== Segment start ==
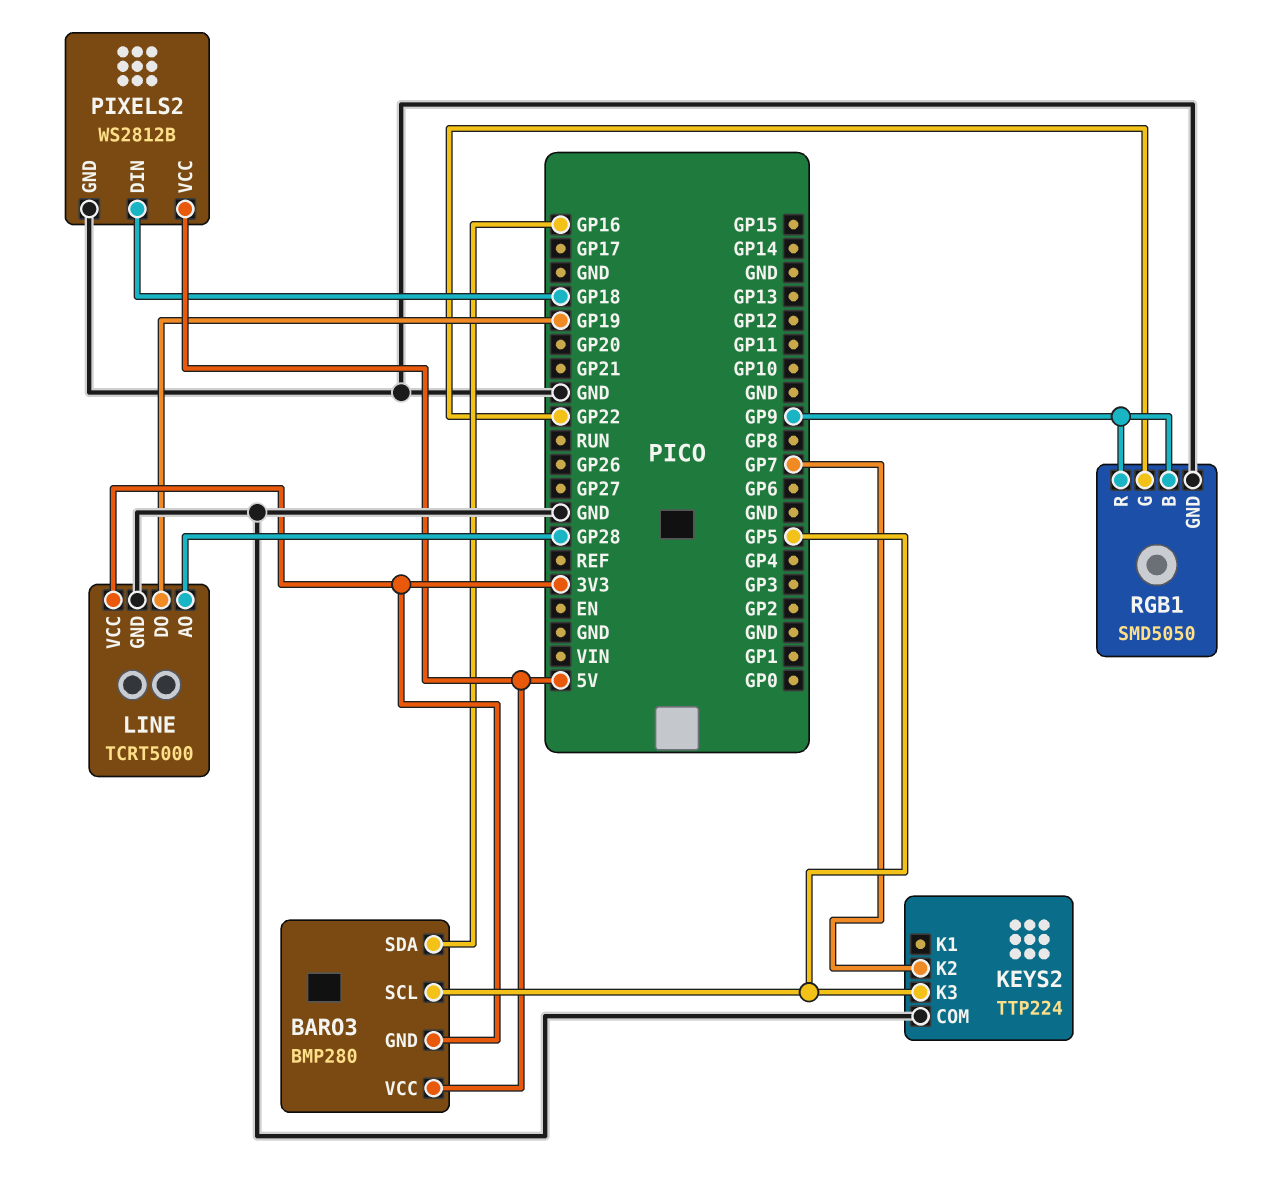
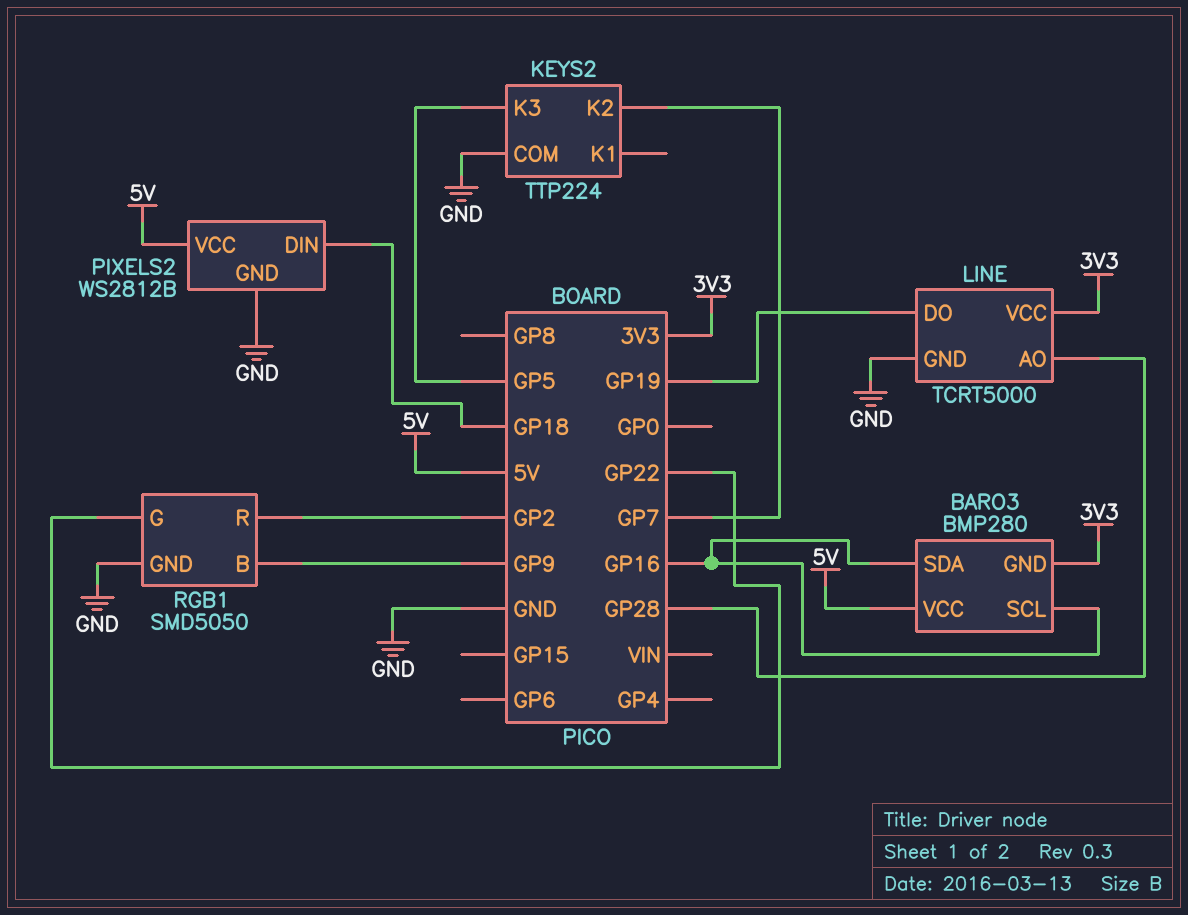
BARO3 pin SCL: GP5 -> GP16
RGB1 pin R: GP9 -> GP2

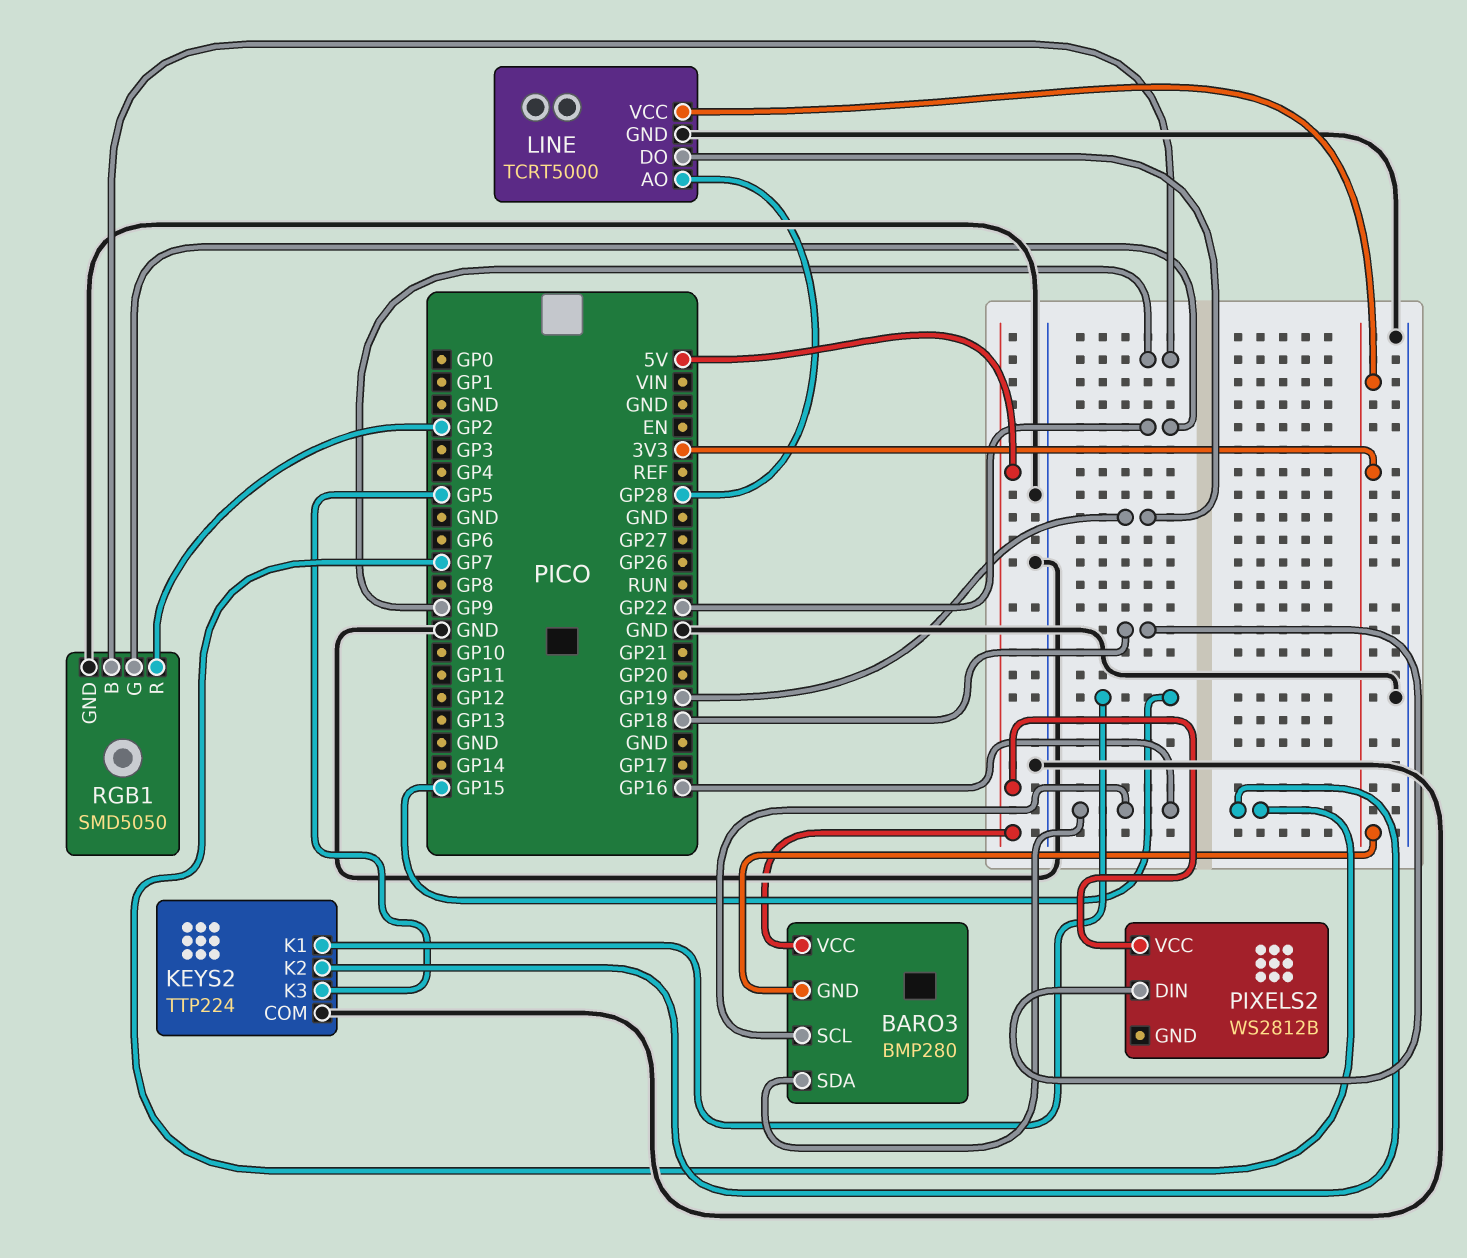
KEYS2 pin K1: none -> GP15
PIXELS2 pin GND: GND -> none

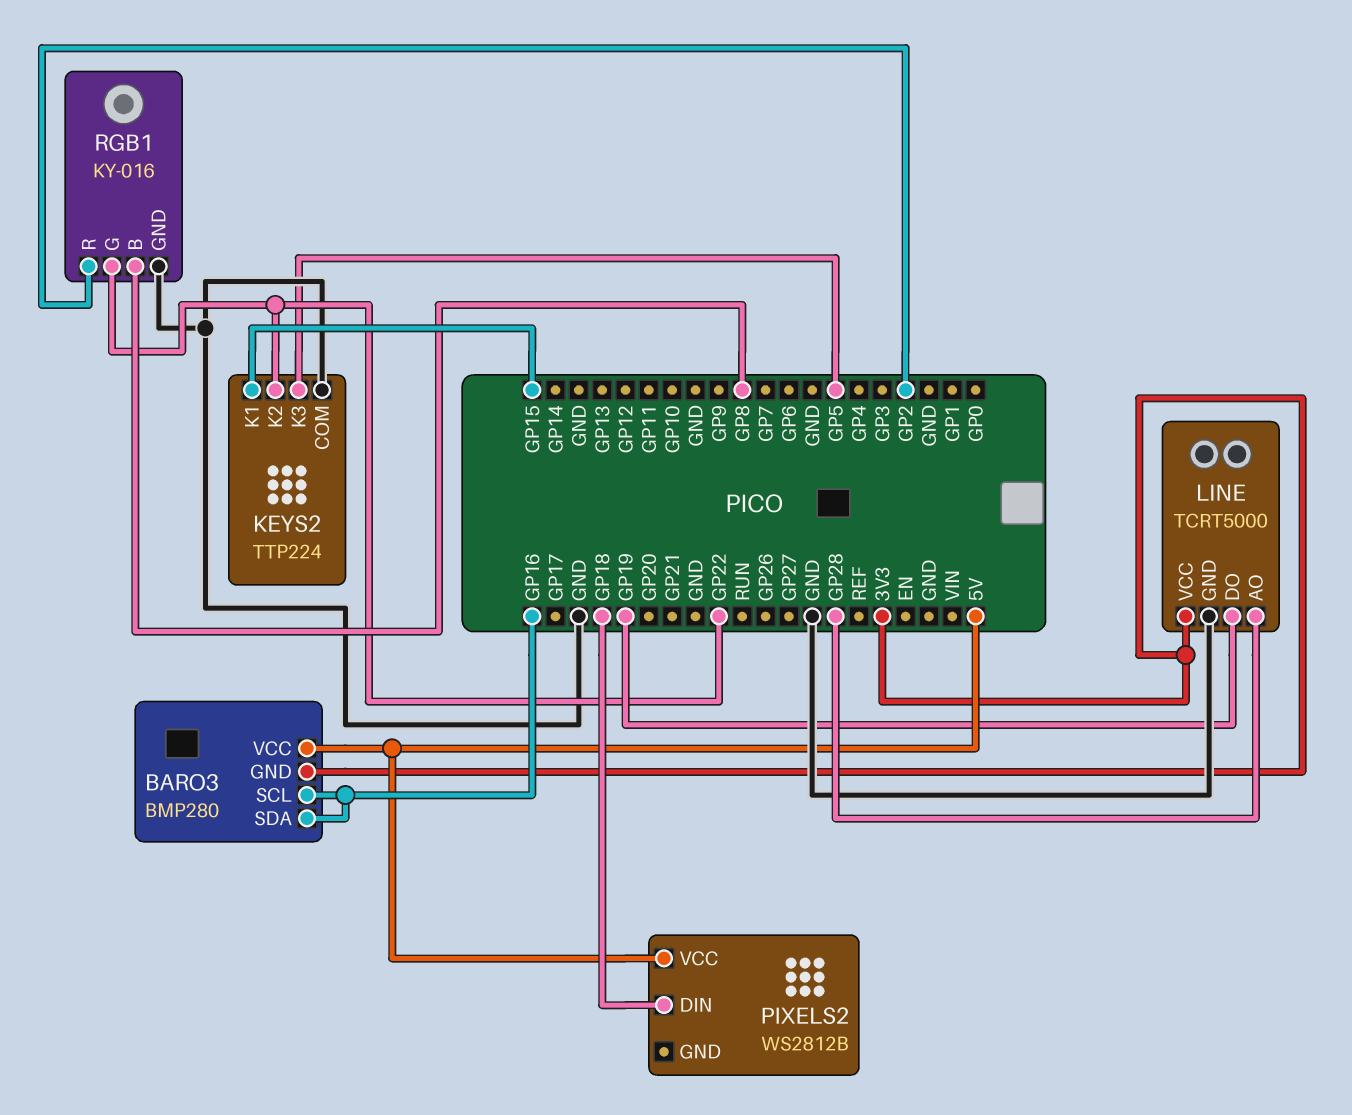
KEYS2 pin K2: GP7 -> GP22
RGB1: SMD5050 -> KY-016
RGB1 pin B: GP9 -> GP8

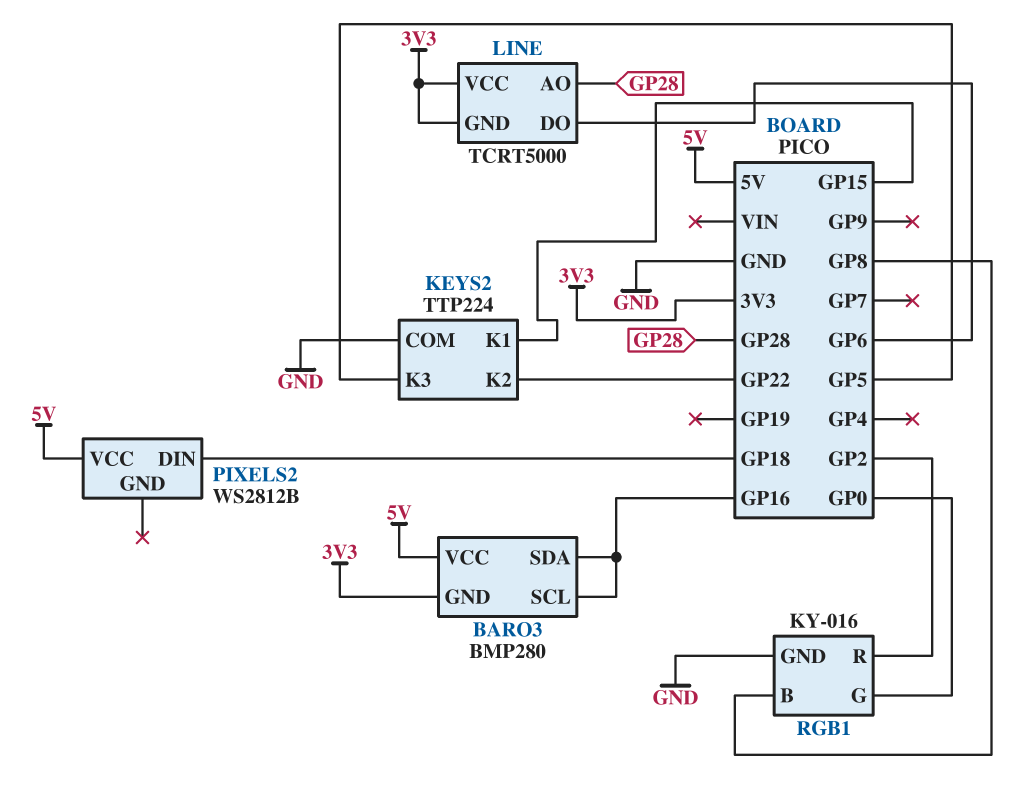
LINE pin DO: GP19 -> GP6
LINE pin GND: GND -> 3V3
RGB1 pin G: GP22 -> GP0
== Segment end ==
▶ What you need to do:
Each line above has to be returned exactly. Drop the pictures.

▶ Output of the task:
BARO3 pin SCL: GP5 -> GP16
RGB1 pin R: GP9 -> GP2

KEYS2 pin K1: none -> GP15
PIXELS2 pin GND: GND -> none

KEYS2 pin K2: GP7 -> GP22
RGB1: SMD5050 -> KY-016
RGB1 pin B: GP9 -> GP8

LINE pin DO: GP19 -> GP6
LINE pin GND: GND -> 3V3
RGB1 pin G: GP22 -> GP0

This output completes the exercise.